▶ ACTIVITY
Given these entries, repeat exactly the lines starting with the one that has "camera: 50 degrees left, 15 degrees down" and going on through the one that has "(687, 295) = (541, 224): orange", both included, but none of the pictures.

------------------------------------------------------------

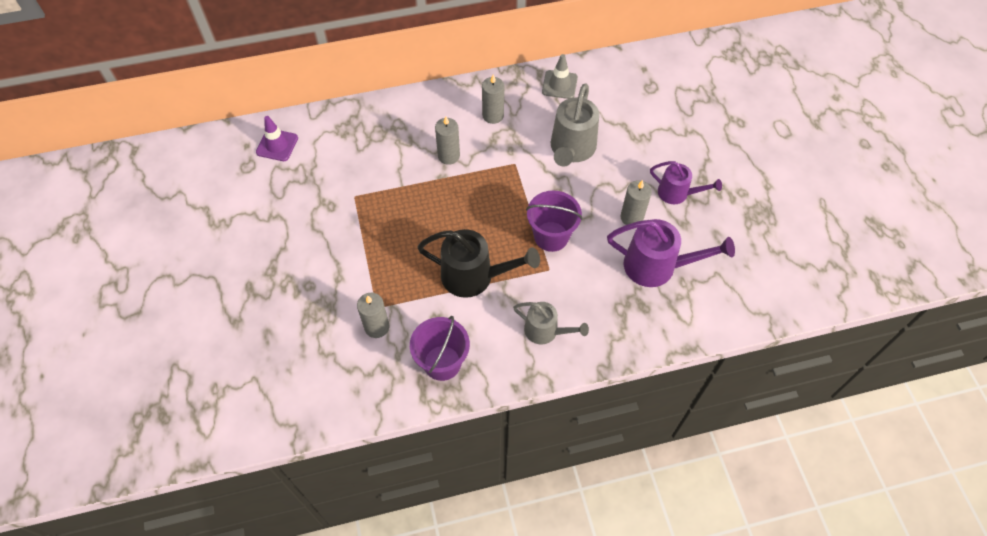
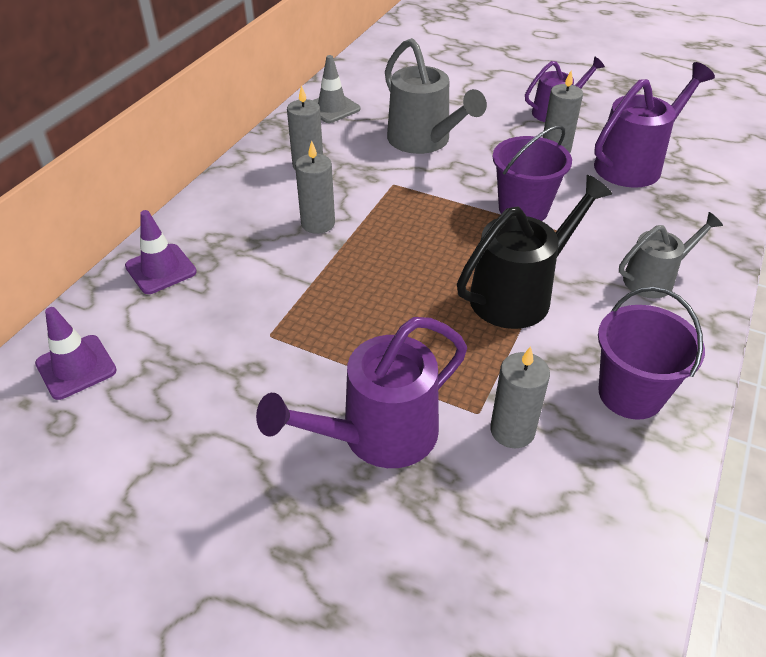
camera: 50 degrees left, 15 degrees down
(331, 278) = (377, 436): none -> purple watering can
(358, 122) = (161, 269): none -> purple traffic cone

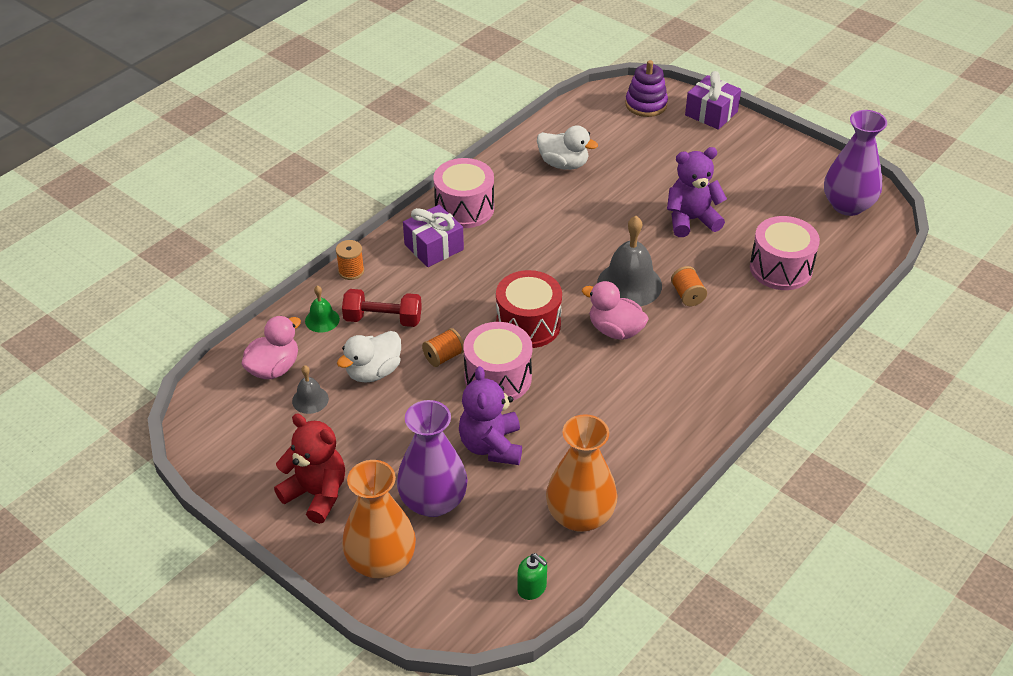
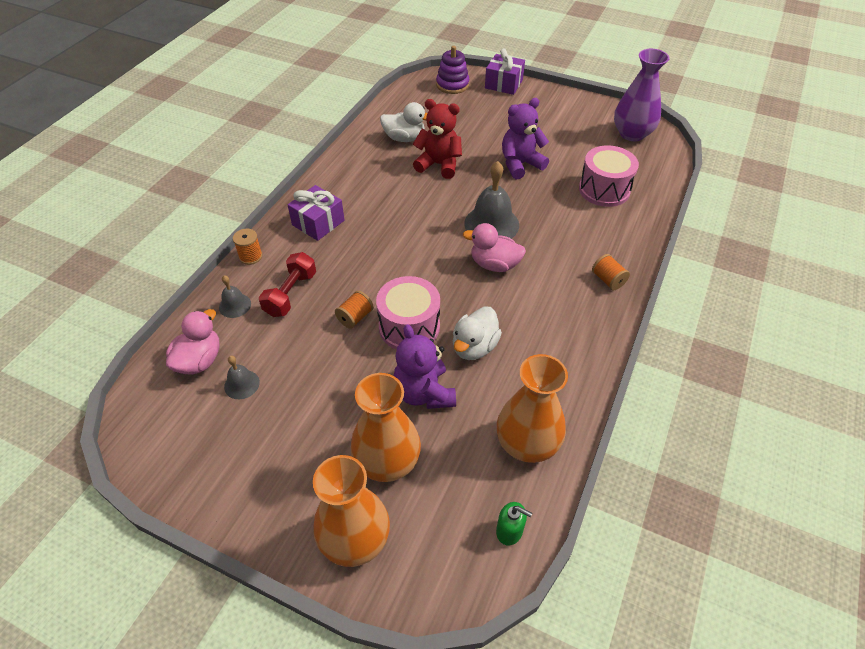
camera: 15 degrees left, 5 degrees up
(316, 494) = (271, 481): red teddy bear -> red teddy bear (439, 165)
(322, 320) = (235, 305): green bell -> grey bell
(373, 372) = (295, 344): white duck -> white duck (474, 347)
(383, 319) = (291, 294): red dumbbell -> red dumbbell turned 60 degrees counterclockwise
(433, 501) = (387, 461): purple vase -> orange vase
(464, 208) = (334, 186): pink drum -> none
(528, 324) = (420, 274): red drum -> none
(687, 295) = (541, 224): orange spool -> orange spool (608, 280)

------------------------------------------------------------

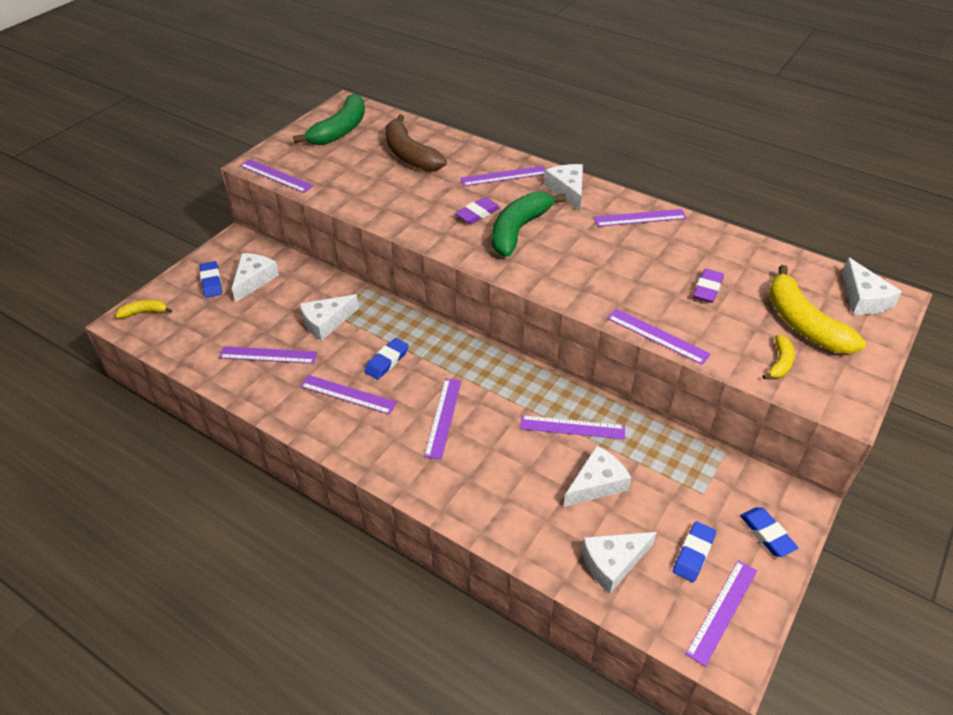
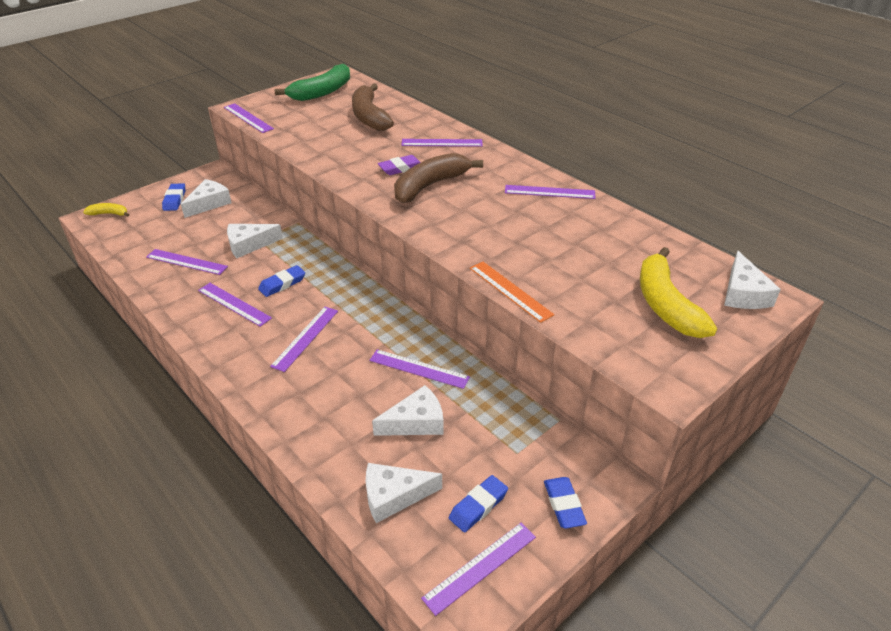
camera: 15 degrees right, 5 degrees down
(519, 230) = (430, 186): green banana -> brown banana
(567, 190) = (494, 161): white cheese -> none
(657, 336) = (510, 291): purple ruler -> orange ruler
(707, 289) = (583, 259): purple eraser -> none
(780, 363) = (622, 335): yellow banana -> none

------------------------------------------------------------

▶ ANSWER SECTION
camera: 50 degrees left, 15 degrees down
(331, 278) = (377, 436): none -> purple watering can
(358, 122) = (161, 269): none -> purple traffic cone

camera: 15 degrees left, 5 degrees up
(316, 494) = (271, 481): red teddy bear -> red teddy bear (439, 165)
(322, 320) = (235, 305): green bell -> grey bell
(373, 372) = (295, 344): white duck -> white duck (474, 347)
(383, 319) = (291, 294): red dumbbell -> red dumbbell turned 60 degrees counterclockwise
(433, 501) = (387, 461): purple vase -> orange vase
(464, 208) = (334, 186): pink drum -> none
(528, 324) = (420, 274): red drum -> none
(687, 295) = (541, 224): orange spool -> orange spool (608, 280)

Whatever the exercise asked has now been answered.